Each line below needs to be returned exactly. Skip any picture.

Object state comparisons:
══════════════════════════════

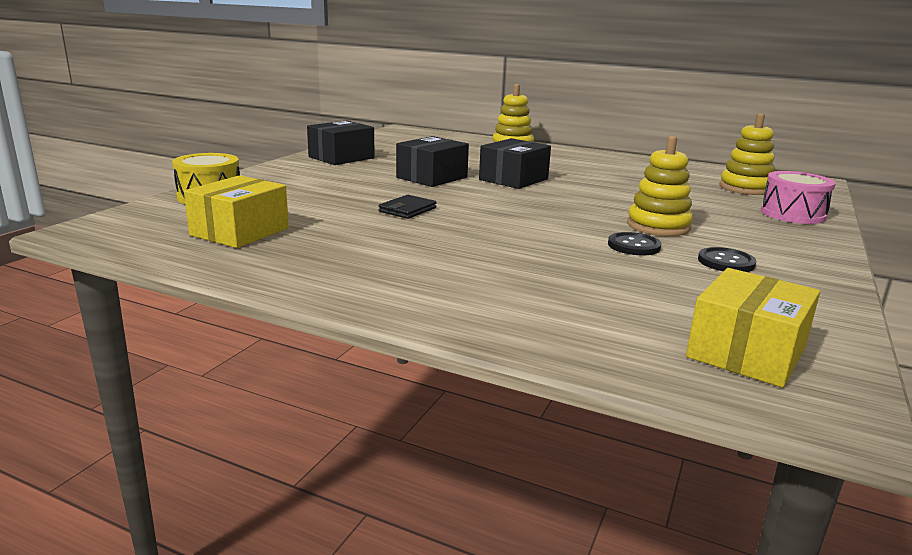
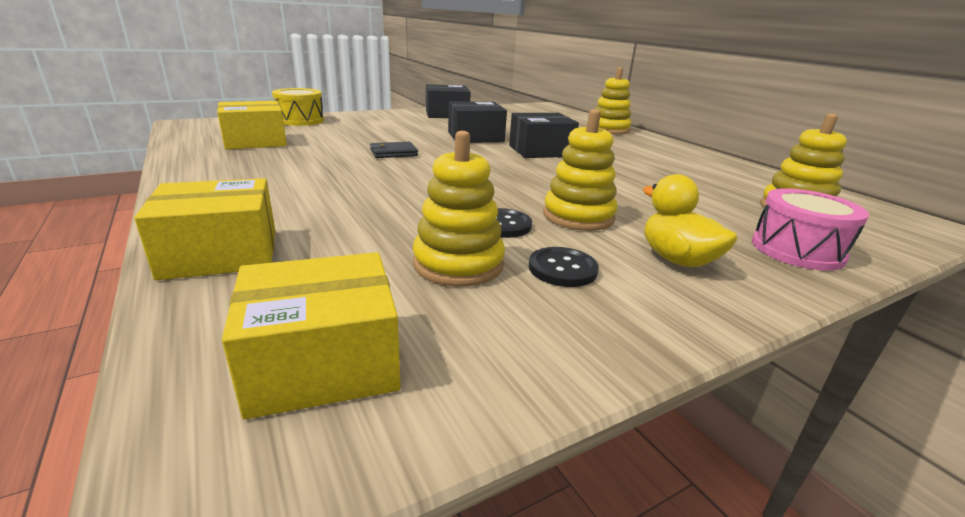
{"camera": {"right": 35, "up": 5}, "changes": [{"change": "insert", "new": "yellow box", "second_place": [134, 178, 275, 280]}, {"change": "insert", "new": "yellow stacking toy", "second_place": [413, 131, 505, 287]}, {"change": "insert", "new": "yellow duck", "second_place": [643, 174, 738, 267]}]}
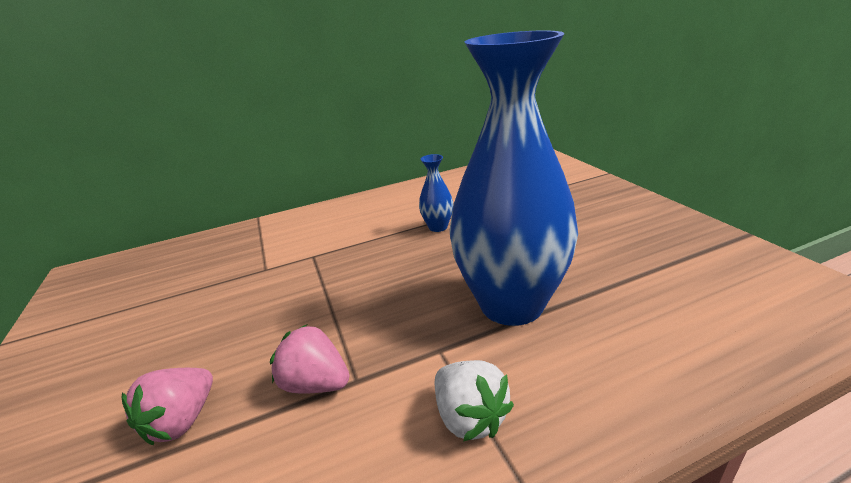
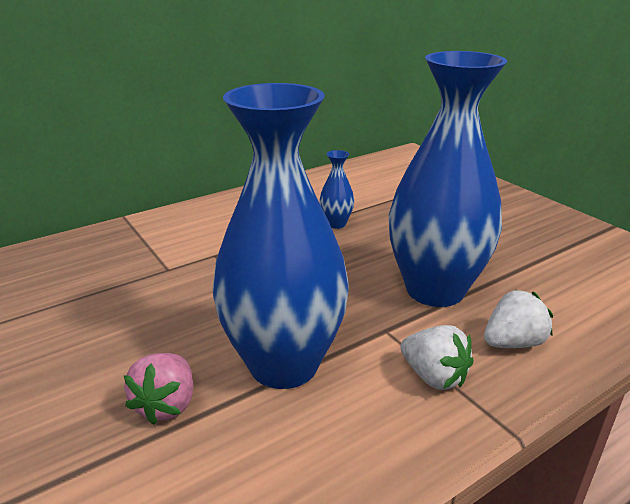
{"camera": {"right": -15, "up": 0}, "changes": [{"change": "replace", "old": "pink strawberry", "new": "blue vase", "first_place": [270, 324, 349, 394], "second_place": [213, 83, 349, 389]}, {"change": "insert", "new": "white strawberry", "second_place": [484, 290, 553, 348]}]}
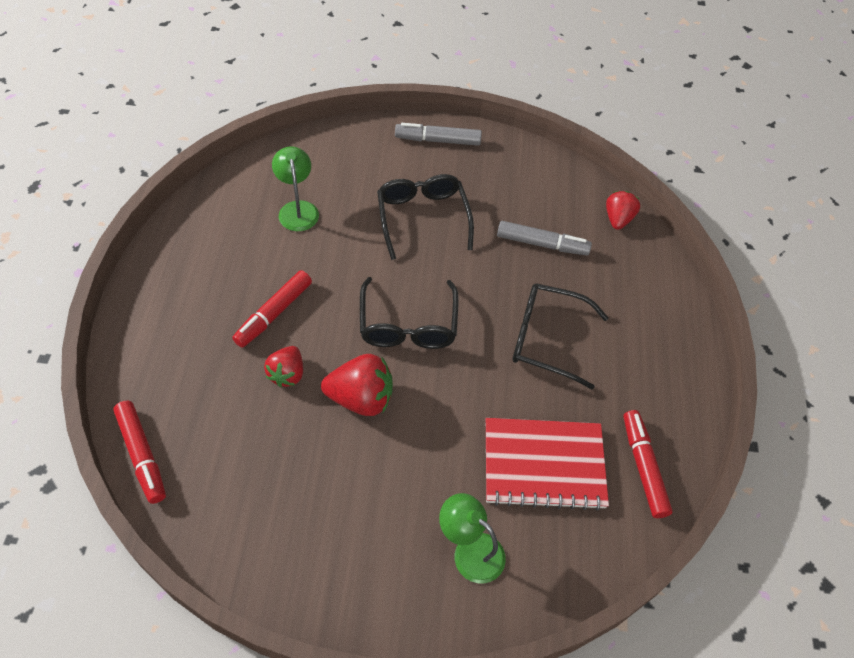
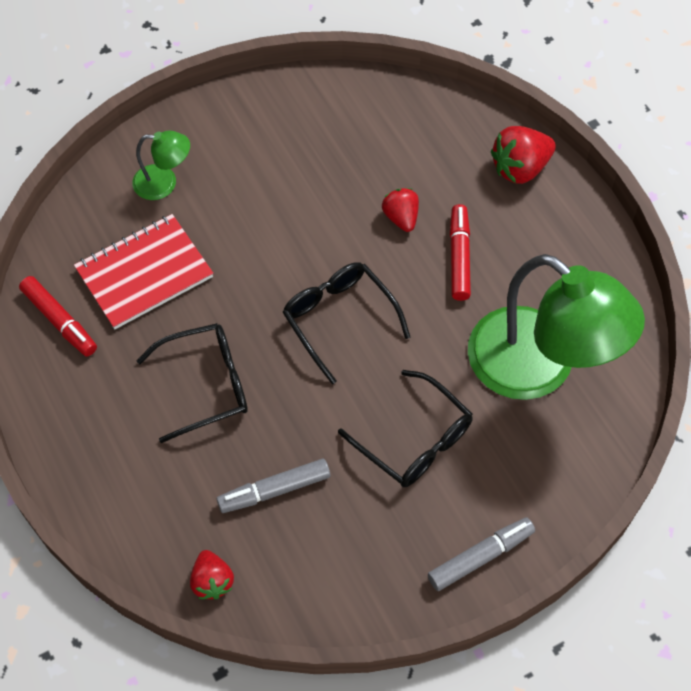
{"camera": {"right": 150, "up": 5}, "changes": [{"change": "resize", "old": "green lamp", "first_place": [272, 147, 319, 231], "second_place": [468, 254, 645, 400], "factor": 2.24}, {"change": "move", "old": "red strawberry", "first_place": [321, 354, 393, 416], "second_place": [491, 126, 556, 184]}, {"change": "delete", "old": "red marker", "first_place": [113, 401, 166, 504]}]}
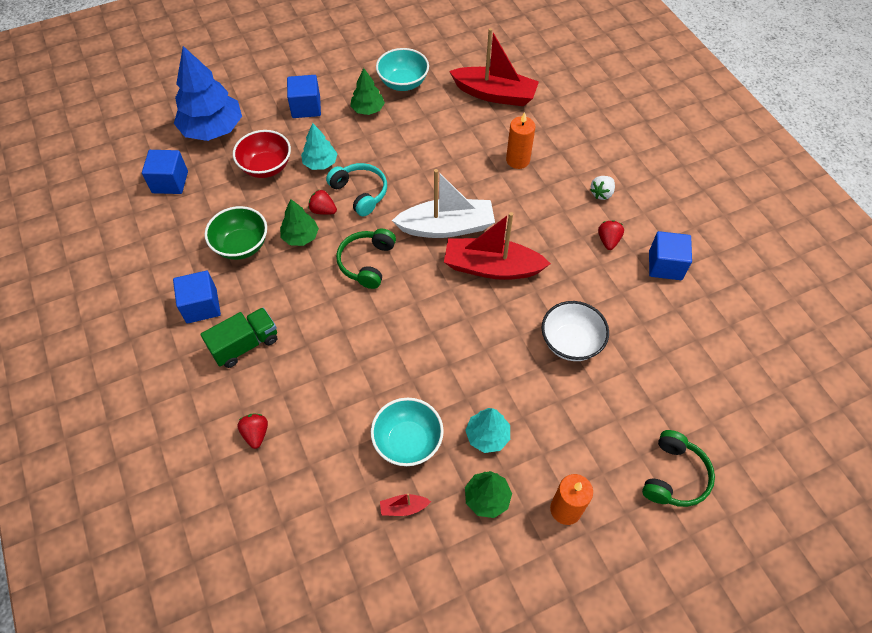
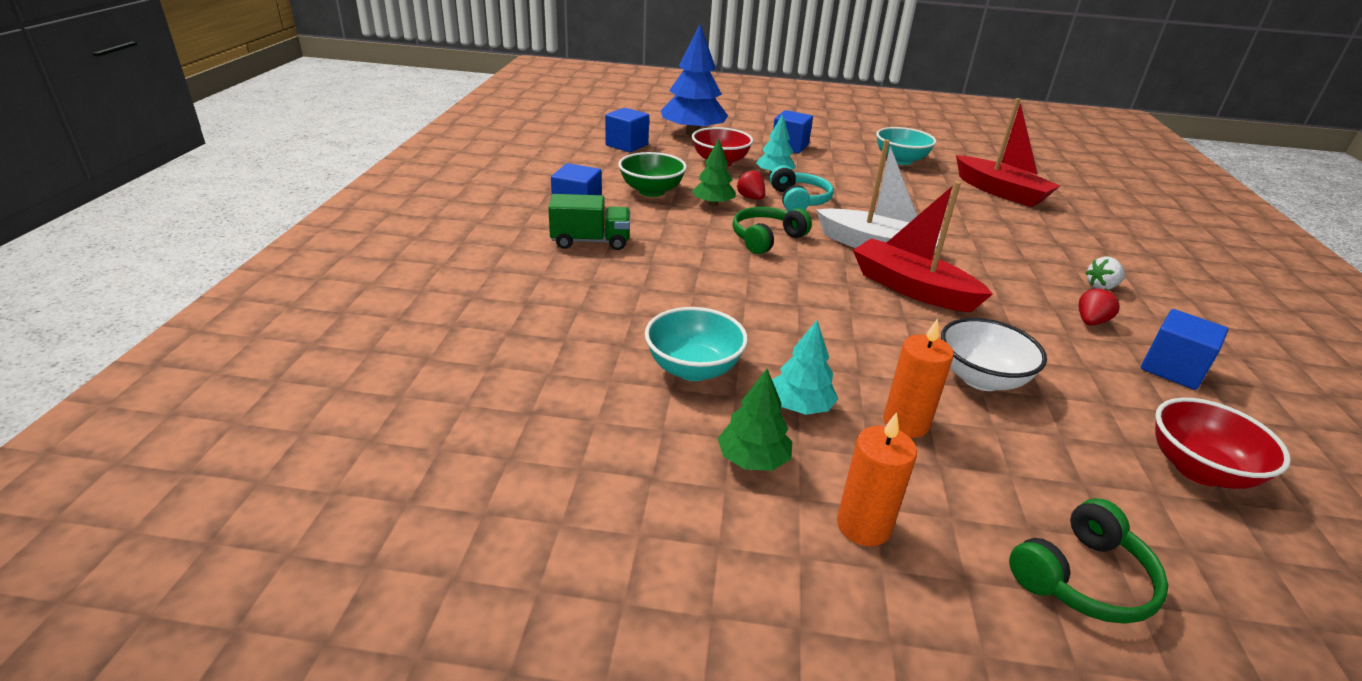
{"camera": {"right": 30, "up": -25}, "changes": [{"change": "move", "old": "orange candle", "first_place": [506, 112, 535, 169], "second_place": [883, 318, 954, 438]}, {"change": "insert", "new": "red bowl", "second_place": [1155, 398, 1291, 489]}, {"change": "delete", "old": "red strawberry", "first_place": [237, 414, 268, 449]}, {"change": "delete", "old": "green tree", "first_place": [350, 68, 385, 115]}, {"change": "delete", "old": "red boat", "first_place": [380, 493, 431, 516]}]}
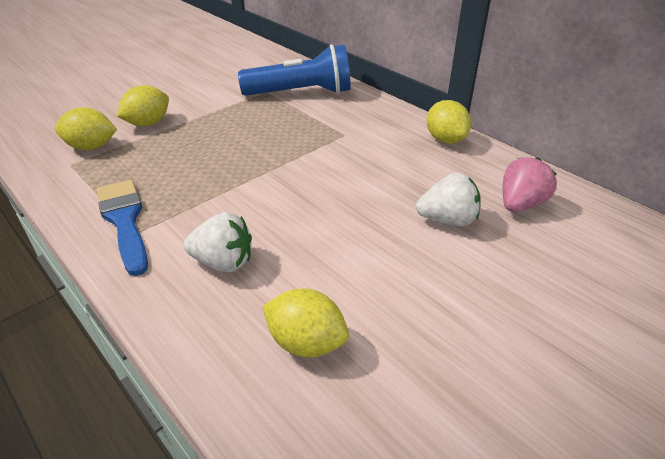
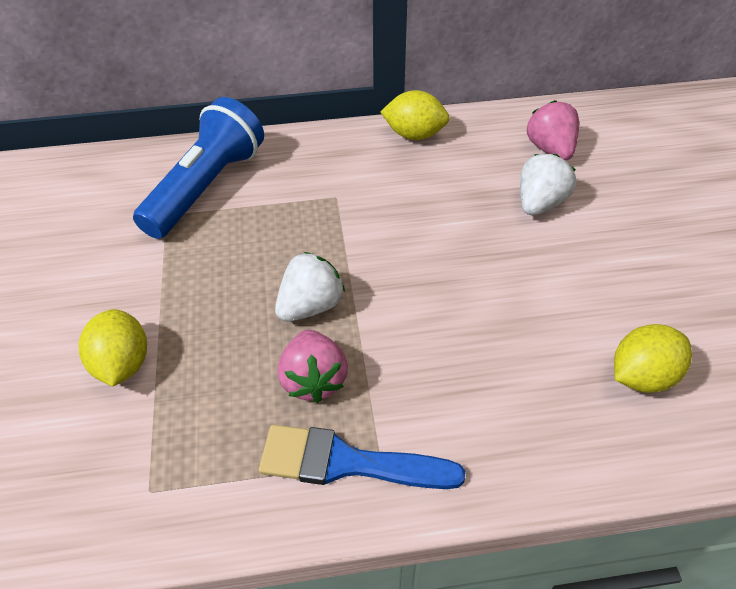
{"camera": {"right": -55, "up": 10}, "changes": [{"change": "move", "old": "white strawberry", "first_place": [183, 212, 252, 272], "second_place": [275, 252, 345, 322]}, {"change": "insert", "new": "pink strawberry", "second_place": [278, 330, 348, 403]}, {"change": "delete", "old": "yellow lemon", "first_place": [55, 107, 117, 151]}]}
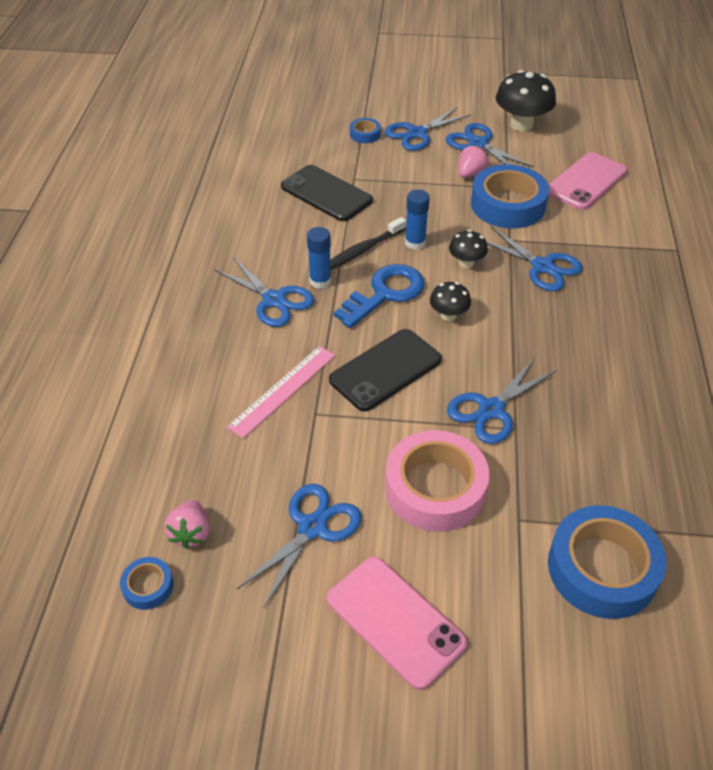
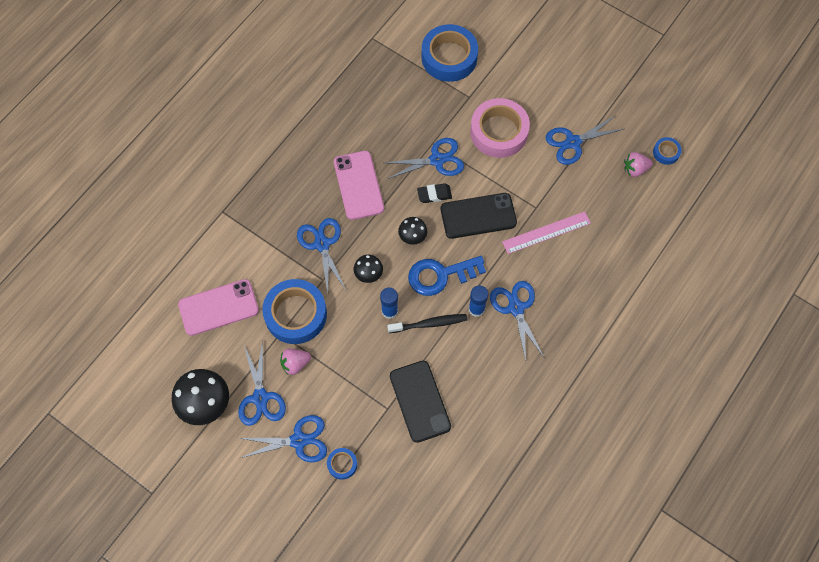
{"camera": {"right": -150, "up": 20}, "changes": [{"change": "move", "old": "pink phone", "first_place": [327, 557, 467, 690], "second_place": [334, 151, 384, 220]}, {"change": "insert", "new": "black eraser", "second_place": [417, 183, 452, 203]}, {"change": "rotate", "old": "pink strawberry", "first_place": [165, 500, 210, 549], "second_place": [624, 152, 653, 177], "degrees": -135}]}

══════════════════════════════

Task output:
{"camera": {"right": 35, "up": 5}, "changes": [{"change": "insert", "new": "yellow box", "second_place": [134, 178, 275, 280]}, {"change": "insert", "new": "yellow stacking toy", "second_place": [413, 131, 505, 287]}, {"change": "insert", "new": "yellow duck", "second_place": [643, 174, 738, 267]}]}
{"camera": {"right": -15, "up": 0}, "changes": [{"change": "replace", "old": "pink strawberry", "new": "blue vase", "first_place": [270, 324, 349, 394], "second_place": [213, 83, 349, 389]}, {"change": "insert", "new": "white strawberry", "second_place": [484, 290, 553, 348]}]}
{"camera": {"right": 150, "up": 5}, "changes": [{"change": "resize", "old": "green lamp", "first_place": [272, 147, 319, 231], "second_place": [468, 254, 645, 400], "factor": 2.24}, {"change": "move", "old": "red strawberry", "first_place": [321, 354, 393, 416], "second_place": [491, 126, 556, 184]}, {"change": "delete", "old": "red marker", "first_place": [113, 401, 166, 504]}]}
{"camera": {"right": 30, "up": -25}, "changes": [{"change": "move", "old": "orange candle", "first_place": [506, 112, 535, 169], "second_place": [883, 318, 954, 438]}, {"change": "insert", "new": "red bowl", "second_place": [1155, 398, 1291, 489]}, {"change": "delete", "old": "red strawberry", "first_place": [237, 414, 268, 449]}, {"change": "delete", "old": "green tree", "first_place": [350, 68, 385, 115]}, {"change": "delete", "old": "red boat", "first_place": [380, 493, 431, 516]}]}
{"camera": {"right": -55, "up": 10}, "changes": [{"change": "move", "old": "white strawberry", "first_place": [183, 212, 252, 272], "second_place": [275, 252, 345, 322]}, {"change": "insert", "new": "pink strawberry", "second_place": [278, 330, 348, 403]}, {"change": "delete", "old": "yellow lemon", "first_place": [55, 107, 117, 151]}]}
{"camera": {"right": -150, "up": 20}, "changes": [{"change": "move", "old": "pink phone", "first_place": [327, 557, 467, 690], "second_place": [334, 151, 384, 220]}, {"change": "insert", "new": "black eraser", "second_place": [417, 183, 452, 203]}, {"change": "rotate", "old": "pink strawberry", "first_place": [165, 500, 210, 549], "second_place": [624, 152, 653, 177], "degrees": -135}]}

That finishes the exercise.